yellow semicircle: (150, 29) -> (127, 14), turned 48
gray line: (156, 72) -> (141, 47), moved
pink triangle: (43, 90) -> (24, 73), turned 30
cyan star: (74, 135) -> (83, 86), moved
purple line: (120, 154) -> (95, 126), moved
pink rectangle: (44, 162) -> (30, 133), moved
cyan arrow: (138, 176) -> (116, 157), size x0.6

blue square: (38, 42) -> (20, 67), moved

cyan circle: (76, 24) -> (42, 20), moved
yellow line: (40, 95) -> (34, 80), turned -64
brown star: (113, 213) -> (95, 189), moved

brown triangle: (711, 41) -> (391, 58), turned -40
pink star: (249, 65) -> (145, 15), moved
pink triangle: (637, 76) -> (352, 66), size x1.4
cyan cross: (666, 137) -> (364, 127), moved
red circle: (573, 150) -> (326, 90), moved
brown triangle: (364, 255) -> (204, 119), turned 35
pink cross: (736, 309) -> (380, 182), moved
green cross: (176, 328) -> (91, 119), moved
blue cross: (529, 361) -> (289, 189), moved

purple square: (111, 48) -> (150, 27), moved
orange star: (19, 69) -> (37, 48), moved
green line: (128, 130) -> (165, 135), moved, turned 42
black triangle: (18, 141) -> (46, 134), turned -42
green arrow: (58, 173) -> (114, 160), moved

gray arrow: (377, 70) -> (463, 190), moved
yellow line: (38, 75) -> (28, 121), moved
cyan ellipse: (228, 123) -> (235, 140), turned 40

- - -

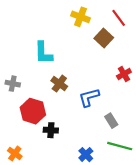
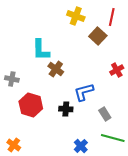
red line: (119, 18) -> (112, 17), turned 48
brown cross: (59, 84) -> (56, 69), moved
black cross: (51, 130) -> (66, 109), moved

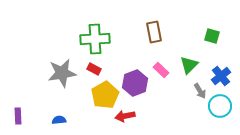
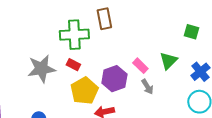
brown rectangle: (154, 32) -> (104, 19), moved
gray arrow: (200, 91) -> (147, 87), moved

- - -

#### [HOW TO COMPLETE THIS TASK]
Count how many lines in the material above hold the word "cross", then write the number and nothing more.

#### [TASK SOLUTION]
6